What to work on: Of the entries that follow, how many lines hold the string "blue"? Write the number and nothing more.
Data extracts section start
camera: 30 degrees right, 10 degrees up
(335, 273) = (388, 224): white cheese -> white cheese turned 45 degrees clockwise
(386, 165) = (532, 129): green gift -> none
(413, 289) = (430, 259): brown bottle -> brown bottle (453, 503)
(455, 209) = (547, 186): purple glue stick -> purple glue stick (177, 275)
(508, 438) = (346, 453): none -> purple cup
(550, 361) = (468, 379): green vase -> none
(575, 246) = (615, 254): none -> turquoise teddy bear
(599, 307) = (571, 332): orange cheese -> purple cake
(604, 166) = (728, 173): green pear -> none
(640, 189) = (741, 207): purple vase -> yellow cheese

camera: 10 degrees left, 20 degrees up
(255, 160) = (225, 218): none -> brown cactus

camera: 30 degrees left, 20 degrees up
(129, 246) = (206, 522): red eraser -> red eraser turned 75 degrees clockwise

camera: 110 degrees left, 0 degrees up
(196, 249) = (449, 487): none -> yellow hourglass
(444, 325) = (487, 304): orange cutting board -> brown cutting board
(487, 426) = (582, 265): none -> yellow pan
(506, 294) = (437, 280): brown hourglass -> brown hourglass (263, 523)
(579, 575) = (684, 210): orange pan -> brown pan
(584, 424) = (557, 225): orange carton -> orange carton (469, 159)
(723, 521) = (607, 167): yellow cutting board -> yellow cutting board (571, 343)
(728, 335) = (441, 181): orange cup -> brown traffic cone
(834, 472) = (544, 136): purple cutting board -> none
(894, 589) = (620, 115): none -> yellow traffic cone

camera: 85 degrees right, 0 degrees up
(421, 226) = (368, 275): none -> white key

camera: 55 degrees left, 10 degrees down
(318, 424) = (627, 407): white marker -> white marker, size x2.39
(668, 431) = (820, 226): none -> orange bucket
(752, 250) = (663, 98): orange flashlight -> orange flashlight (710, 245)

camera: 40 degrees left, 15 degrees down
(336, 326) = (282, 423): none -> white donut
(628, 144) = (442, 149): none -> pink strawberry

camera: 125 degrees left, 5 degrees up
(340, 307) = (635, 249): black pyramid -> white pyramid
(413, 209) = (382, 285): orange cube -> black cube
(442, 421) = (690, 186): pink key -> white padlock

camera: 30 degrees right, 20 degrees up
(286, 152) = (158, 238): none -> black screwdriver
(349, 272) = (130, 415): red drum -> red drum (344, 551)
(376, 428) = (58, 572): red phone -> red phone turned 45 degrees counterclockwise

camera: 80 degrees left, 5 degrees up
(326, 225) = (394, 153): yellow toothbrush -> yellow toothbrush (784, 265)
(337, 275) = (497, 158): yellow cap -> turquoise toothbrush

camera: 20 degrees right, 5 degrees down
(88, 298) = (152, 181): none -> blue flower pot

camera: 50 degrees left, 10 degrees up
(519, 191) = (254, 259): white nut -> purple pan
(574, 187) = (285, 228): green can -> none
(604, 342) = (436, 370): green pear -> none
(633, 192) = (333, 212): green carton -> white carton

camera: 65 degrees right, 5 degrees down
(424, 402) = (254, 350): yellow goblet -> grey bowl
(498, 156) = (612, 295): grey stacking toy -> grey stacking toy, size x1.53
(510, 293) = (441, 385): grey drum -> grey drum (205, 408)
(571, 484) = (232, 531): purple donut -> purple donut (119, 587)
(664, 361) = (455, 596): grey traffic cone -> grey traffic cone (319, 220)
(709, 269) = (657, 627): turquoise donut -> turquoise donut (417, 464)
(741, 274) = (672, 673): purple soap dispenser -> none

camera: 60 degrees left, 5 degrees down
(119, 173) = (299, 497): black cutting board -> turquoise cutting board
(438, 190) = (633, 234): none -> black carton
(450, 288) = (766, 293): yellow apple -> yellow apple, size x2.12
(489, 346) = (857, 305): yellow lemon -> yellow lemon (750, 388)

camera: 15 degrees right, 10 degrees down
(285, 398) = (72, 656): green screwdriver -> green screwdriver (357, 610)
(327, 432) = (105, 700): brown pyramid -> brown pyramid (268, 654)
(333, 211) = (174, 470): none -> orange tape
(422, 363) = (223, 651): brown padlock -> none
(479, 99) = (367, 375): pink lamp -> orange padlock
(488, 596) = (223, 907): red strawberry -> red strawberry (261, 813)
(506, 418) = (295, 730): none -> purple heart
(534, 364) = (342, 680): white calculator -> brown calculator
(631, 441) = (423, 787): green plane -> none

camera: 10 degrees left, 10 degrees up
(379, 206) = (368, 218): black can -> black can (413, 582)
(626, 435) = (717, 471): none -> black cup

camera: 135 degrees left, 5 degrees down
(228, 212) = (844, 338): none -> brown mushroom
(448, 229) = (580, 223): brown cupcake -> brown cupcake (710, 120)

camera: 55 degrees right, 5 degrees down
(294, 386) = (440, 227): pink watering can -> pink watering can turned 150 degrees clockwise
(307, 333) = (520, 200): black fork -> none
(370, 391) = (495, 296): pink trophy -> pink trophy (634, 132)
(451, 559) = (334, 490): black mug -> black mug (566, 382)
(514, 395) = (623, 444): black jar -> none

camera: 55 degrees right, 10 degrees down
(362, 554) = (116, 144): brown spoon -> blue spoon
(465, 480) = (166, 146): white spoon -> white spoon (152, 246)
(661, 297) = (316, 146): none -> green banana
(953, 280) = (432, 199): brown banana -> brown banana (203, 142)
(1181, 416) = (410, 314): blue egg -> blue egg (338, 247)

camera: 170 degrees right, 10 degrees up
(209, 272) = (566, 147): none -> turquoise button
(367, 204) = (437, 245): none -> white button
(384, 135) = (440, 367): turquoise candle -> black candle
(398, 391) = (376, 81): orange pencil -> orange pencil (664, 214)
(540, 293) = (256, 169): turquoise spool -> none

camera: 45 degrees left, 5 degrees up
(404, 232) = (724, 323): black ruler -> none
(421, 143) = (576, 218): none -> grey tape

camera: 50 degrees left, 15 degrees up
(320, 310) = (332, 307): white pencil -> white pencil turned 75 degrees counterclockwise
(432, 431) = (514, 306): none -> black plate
Data extracts section end
Exercise output: 3